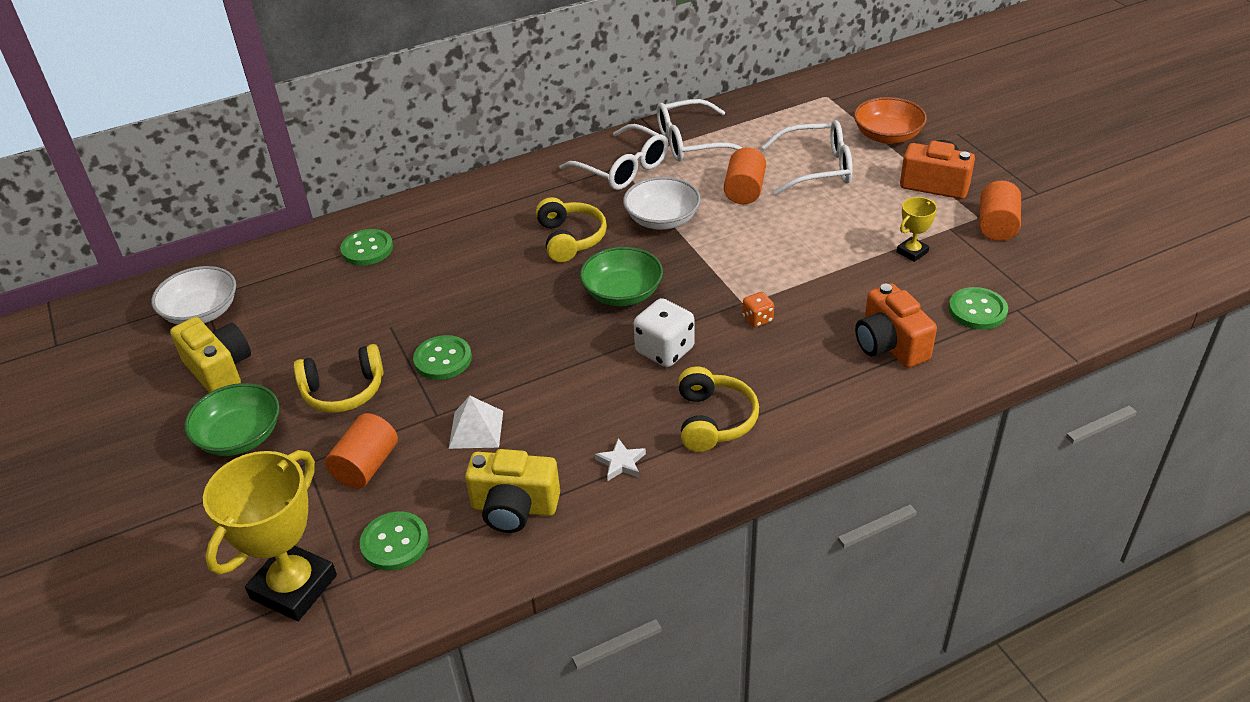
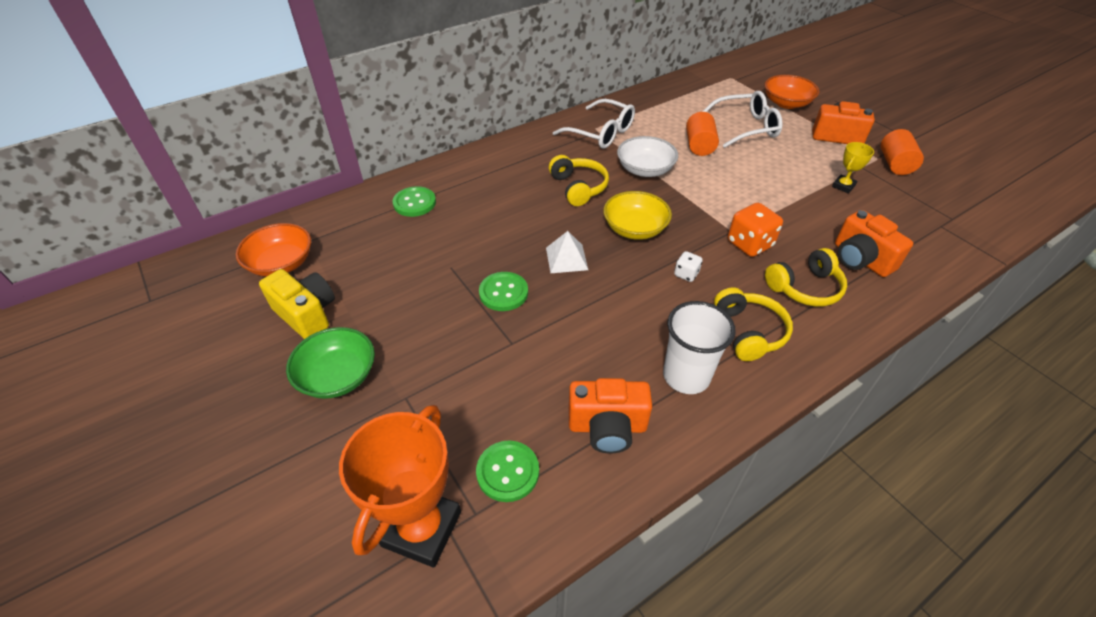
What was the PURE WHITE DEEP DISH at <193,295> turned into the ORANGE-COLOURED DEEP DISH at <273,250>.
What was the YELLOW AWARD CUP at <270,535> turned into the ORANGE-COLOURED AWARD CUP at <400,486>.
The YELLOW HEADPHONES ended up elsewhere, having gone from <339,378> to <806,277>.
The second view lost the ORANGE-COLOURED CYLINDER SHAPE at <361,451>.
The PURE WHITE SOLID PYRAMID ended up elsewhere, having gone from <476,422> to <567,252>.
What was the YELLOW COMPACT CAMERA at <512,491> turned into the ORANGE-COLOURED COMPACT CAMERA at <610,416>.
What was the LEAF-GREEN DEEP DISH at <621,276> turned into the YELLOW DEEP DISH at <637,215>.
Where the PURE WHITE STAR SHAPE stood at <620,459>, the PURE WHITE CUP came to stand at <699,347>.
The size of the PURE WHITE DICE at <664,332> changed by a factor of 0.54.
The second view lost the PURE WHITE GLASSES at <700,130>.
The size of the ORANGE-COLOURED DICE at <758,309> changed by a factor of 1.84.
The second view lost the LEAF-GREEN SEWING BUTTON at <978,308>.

◆ What is expected ◆
Please copy nothing but the lines from the one that holds "The YELLOW HEADPHONES" through the last line of the material above, exactly as written.

◆ Exercise response ◆
The YELLOW HEADPHONES ended up elsewhere, having gone from <339,378> to <806,277>.
The second view lost the ORANGE-COLOURED CYLINDER SHAPE at <361,451>.
The PURE WHITE SOLID PYRAMID ended up elsewhere, having gone from <476,422> to <567,252>.
What was the YELLOW COMPACT CAMERA at <512,491> turned into the ORANGE-COLOURED COMPACT CAMERA at <610,416>.
What was the LEAF-GREEN DEEP DISH at <621,276> turned into the YELLOW DEEP DISH at <637,215>.
Where the PURE WHITE STAR SHAPE stood at <620,459>, the PURE WHITE CUP came to stand at <699,347>.
The size of the PURE WHITE DICE at <664,332> changed by a factor of 0.54.
The second view lost the PURE WHITE GLASSES at <700,130>.
The size of the ORANGE-COLOURED DICE at <758,309> changed by a factor of 1.84.
The second view lost the LEAF-GREEN SEWING BUTTON at <978,308>.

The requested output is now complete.